### [Activity]
The reply should hold every entry exactly as written and none of the pictures.

· · · ·

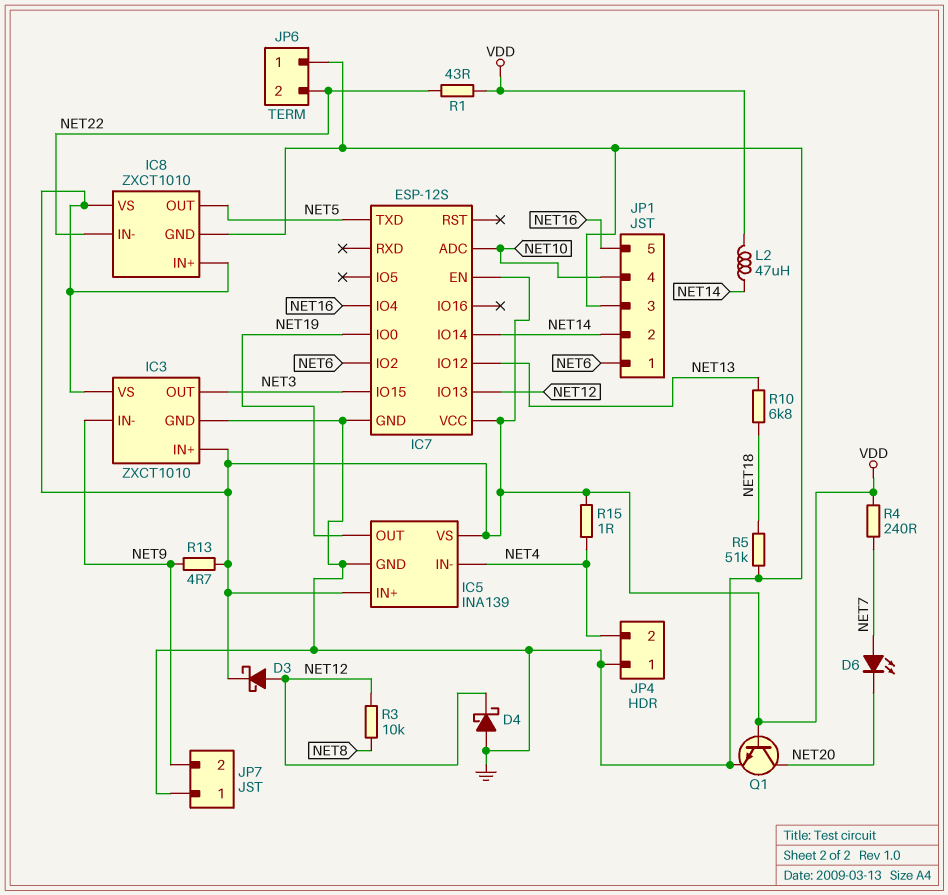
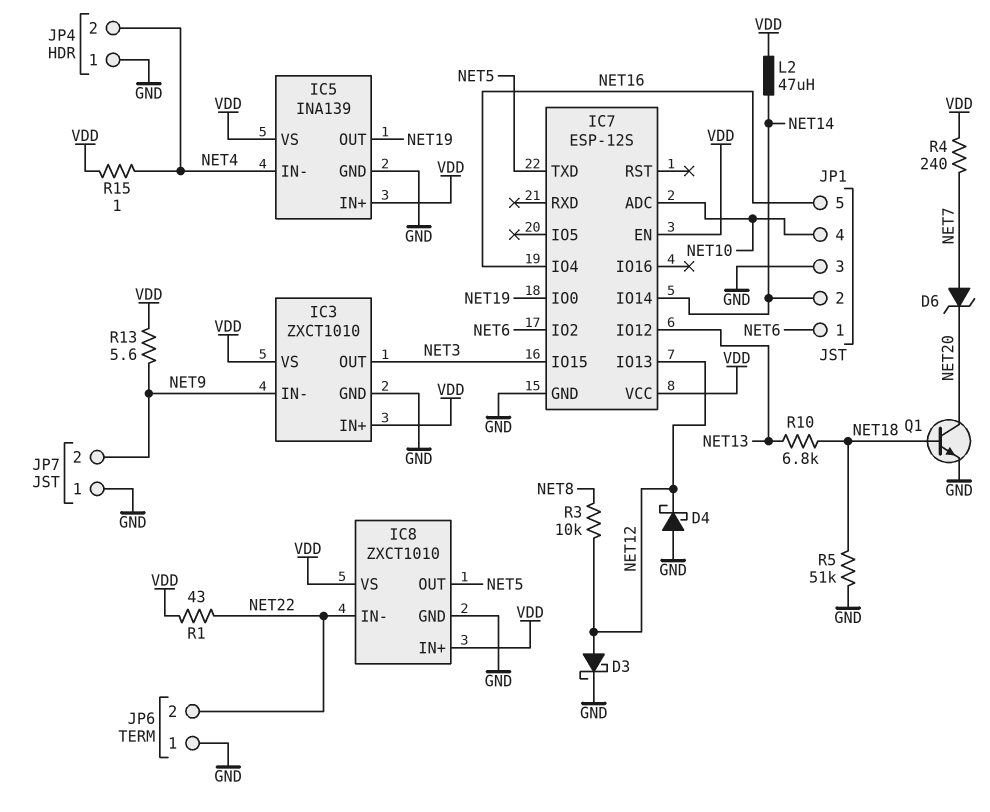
D3: schottky (A NET12, K VDD) -> schottky (A NET12, K GND)
D6: LED (A NET7, K NET20) -> zener (A NET7, K NET20)
Q1: NPN (B VDD, C NET20, E GND) -> NPN (B NET18, C NET20, E GND)
R13: 4.7 (NET9, VDD) -> 5.6 (NET9, VDD)

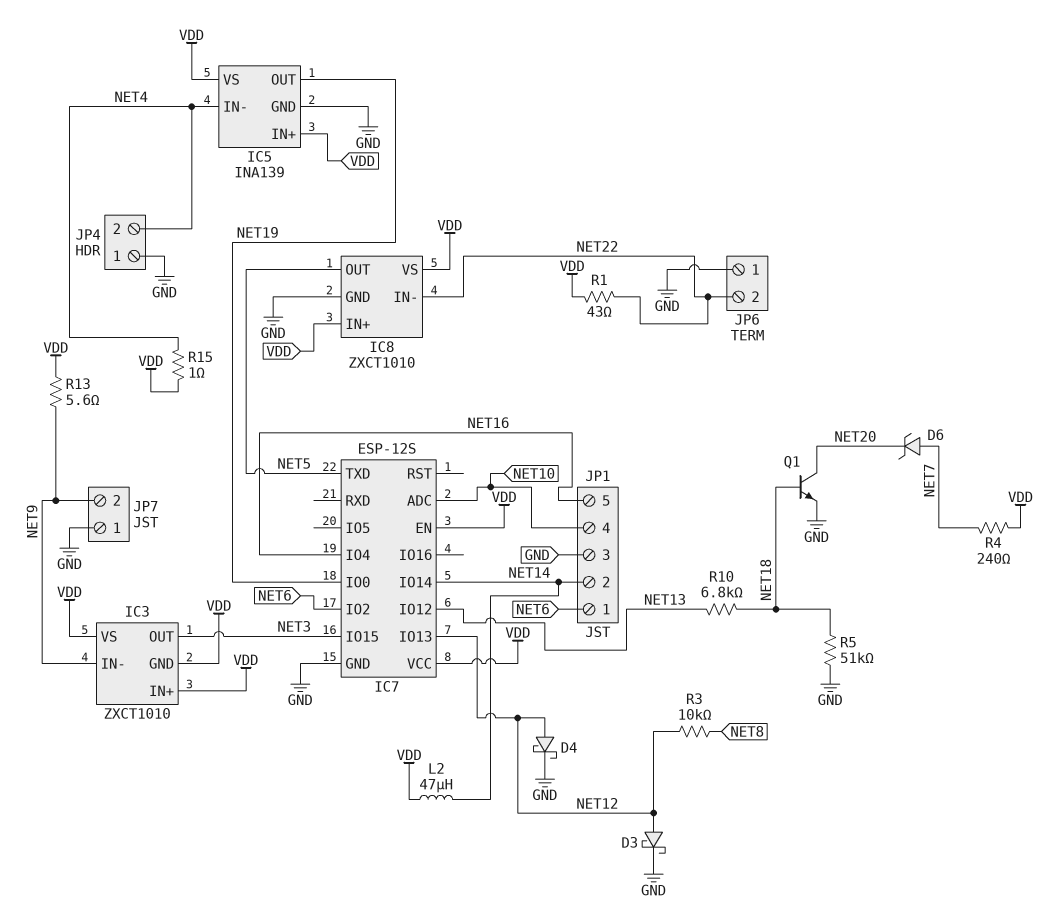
D4: schottky (A GND, K NET12) -> schottky (A NET12, K GND)
IC3 pin GND: GND -> VDD

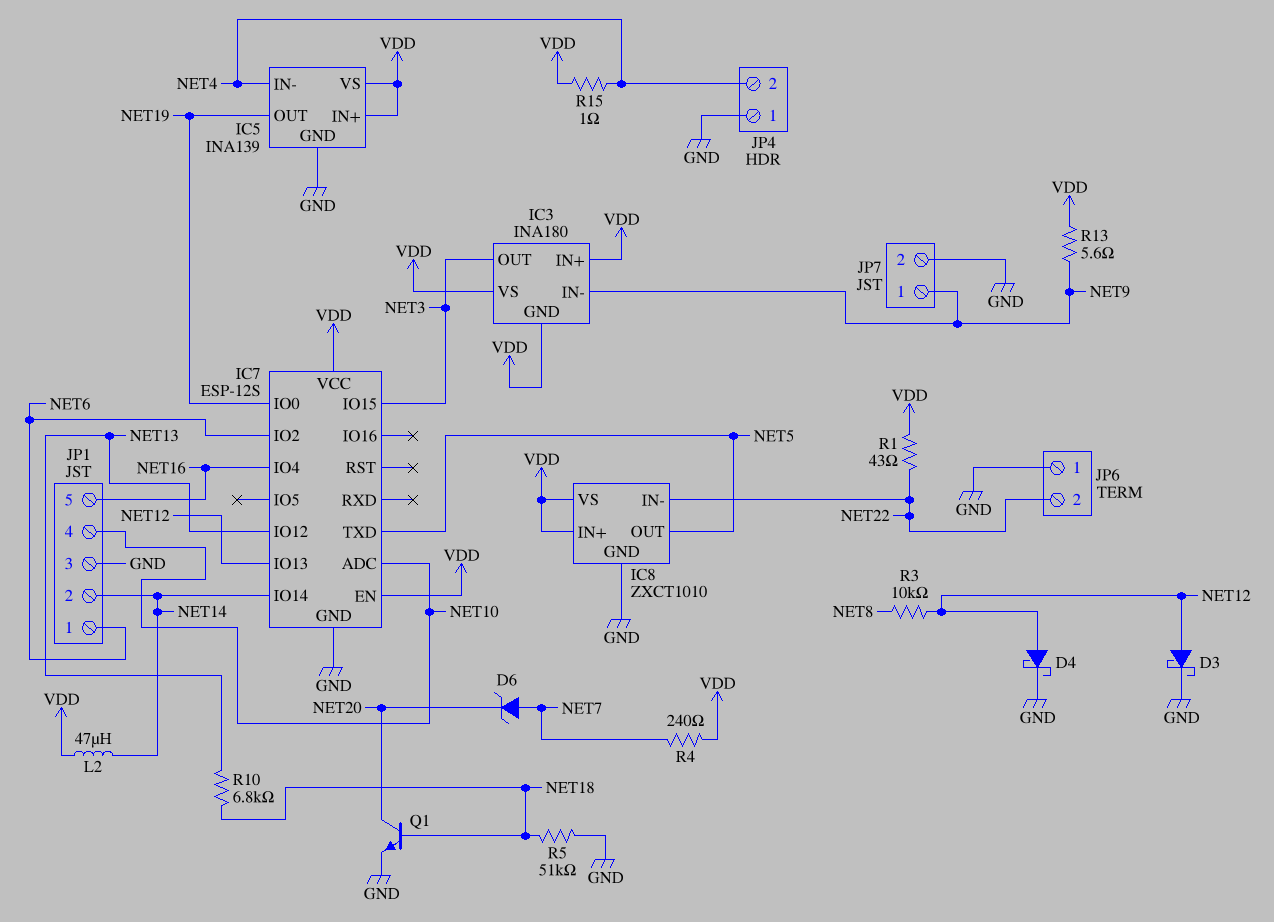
IC3: ZXCT1010 -> INA180
JP7 pin 1: GND -> NET9
JP7 pin 2: NET9 -> GND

· · · ·

### [Solution for this exercise]
D3: schottky (A NET12, K VDD) -> schottky (A NET12, K GND)
D6: LED (A NET7, K NET20) -> zener (A NET7, K NET20)
Q1: NPN (B VDD, C NET20, E GND) -> NPN (B NET18, C NET20, E GND)
R13: 4.7 (NET9, VDD) -> 5.6 (NET9, VDD)

D4: schottky (A GND, K NET12) -> schottky (A NET12, K GND)
IC3 pin GND: GND -> VDD

IC3: ZXCT1010 -> INA180
JP7 pin 1: GND -> NET9
JP7 pin 2: NET9 -> GND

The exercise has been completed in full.